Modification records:
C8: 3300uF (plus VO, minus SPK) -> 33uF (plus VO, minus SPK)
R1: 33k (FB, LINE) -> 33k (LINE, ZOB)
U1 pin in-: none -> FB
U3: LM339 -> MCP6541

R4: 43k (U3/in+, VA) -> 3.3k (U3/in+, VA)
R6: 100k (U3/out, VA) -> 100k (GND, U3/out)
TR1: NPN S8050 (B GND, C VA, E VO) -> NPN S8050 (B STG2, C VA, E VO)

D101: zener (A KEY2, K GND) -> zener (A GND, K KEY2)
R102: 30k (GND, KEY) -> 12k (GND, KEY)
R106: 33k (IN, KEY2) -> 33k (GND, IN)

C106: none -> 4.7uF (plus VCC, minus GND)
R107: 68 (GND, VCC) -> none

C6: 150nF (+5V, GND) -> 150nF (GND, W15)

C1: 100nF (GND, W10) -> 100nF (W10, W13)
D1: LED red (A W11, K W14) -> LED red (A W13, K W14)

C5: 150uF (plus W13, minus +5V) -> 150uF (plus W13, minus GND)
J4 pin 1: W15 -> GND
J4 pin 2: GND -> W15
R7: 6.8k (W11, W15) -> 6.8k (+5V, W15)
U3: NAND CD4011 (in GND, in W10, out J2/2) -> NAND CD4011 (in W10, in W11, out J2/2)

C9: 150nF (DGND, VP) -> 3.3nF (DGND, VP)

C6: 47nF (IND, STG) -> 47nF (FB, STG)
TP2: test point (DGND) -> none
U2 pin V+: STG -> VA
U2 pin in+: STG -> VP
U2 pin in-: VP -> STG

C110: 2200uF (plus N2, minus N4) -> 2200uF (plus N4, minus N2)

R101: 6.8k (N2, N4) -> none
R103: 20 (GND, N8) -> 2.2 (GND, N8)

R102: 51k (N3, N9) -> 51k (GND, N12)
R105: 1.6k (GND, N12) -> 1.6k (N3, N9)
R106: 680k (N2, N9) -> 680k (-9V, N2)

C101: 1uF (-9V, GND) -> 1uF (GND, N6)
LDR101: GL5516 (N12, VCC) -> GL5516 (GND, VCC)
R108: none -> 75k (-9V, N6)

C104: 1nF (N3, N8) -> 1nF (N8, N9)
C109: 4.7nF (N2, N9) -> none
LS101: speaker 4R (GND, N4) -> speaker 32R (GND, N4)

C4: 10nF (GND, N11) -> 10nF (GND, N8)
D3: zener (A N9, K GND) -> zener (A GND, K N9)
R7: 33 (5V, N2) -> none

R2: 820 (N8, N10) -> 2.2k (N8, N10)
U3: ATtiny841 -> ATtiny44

# Work task
The lines above, starting at the one with "TR1: NPN S8050" and ending at the one with "D1: LED red", are the only ones to return, exactly as written.

# Exercise result
TR1: NPN S8050 (B GND, C VA, E VO) -> NPN S8050 (B STG2, C VA, E VO)

D101: zener (A KEY2, K GND) -> zener (A GND, K KEY2)
R102: 30k (GND, KEY) -> 12k (GND, KEY)
R106: 33k (IN, KEY2) -> 33k (GND, IN)

C106: none -> 4.7uF (plus VCC, minus GND)
R107: 68 (GND, VCC) -> none

C6: 150nF (+5V, GND) -> 150nF (GND, W15)

C1: 100nF (GND, W10) -> 100nF (W10, W13)
D1: LED red (A W11, K W14) -> LED red (A W13, K W14)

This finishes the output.